> _Task objective_: Starting at the line that contains "(498, 165) = (523, 186): purple", repeat each line exactly until the records end, keeping both the first and the last.

[Start of section]

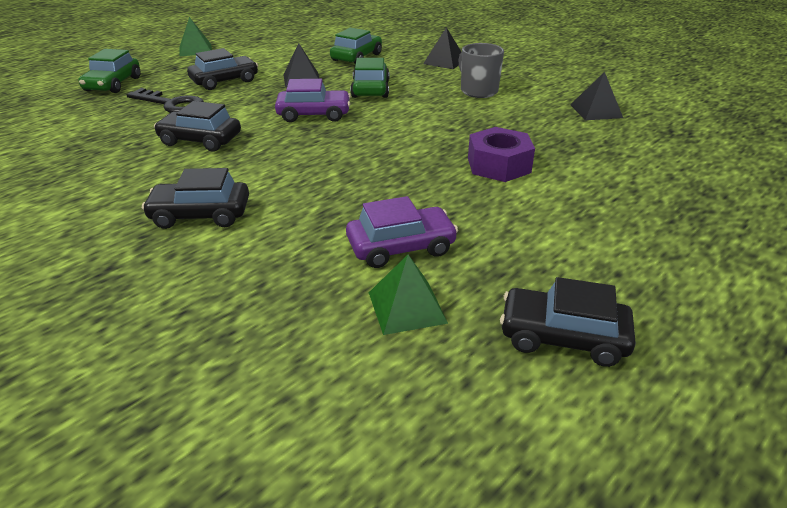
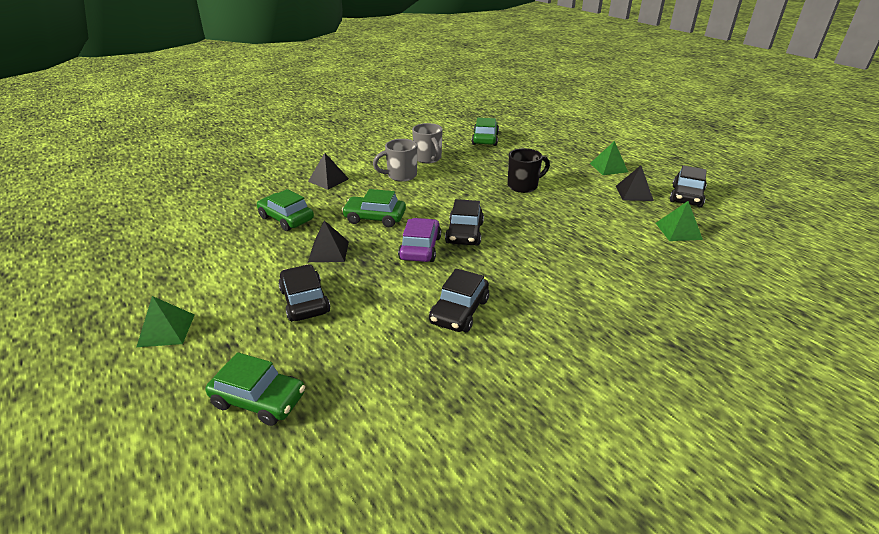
camera: 80 degrees left, 0 degrees up
(171, 104) = (358, 337): black key -> none
(200, 215) = (594, 304): black car -> black car (464, 233)
(401, 247) = (623, 227): purple car -> none
(498, 165) = (523, 186): purple nut -> black mug
(539, 100) = (428, 159): none -> grey mug
(596, 111) = (452, 146): black pyramid -> black pyramid (634, 193)
(634, 244) = (608, 167): none -> green pyramid
(647, 131) = (485, 139): none -> green car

[End of section]

> _Task output_:
(498, 165) = (523, 186): purple nut -> black mug
(539, 100) = (428, 159): none -> grey mug
(596, 111) = (452, 146): black pyramid -> black pyramid (634, 193)
(634, 244) = (608, 167): none -> green pyramid
(647, 131) = (485, 139): none -> green car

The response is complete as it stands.